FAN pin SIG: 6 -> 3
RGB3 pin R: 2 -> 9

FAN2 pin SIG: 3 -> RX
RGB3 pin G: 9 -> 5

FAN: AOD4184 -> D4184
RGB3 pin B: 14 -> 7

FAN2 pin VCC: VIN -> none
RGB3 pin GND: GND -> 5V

------------

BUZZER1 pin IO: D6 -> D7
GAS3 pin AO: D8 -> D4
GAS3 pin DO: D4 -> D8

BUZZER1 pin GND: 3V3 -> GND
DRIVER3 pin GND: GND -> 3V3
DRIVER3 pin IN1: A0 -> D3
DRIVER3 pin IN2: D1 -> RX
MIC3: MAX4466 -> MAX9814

------------

Directions
Only the lines above from the one with "FAN pin SIG: 6 -> 3" through the one with "RGB3 pin GND: GND -> 5V" should be duplicated, character for character.

Solution to the exercise
FAN pin SIG: 6 -> 3
RGB3 pin R: 2 -> 9

FAN2 pin SIG: 3 -> RX
RGB3 pin G: 9 -> 5

FAN: AOD4184 -> D4184
RGB3 pin B: 14 -> 7

FAN2 pin VCC: VIN -> none
RGB3 pin GND: GND -> 5V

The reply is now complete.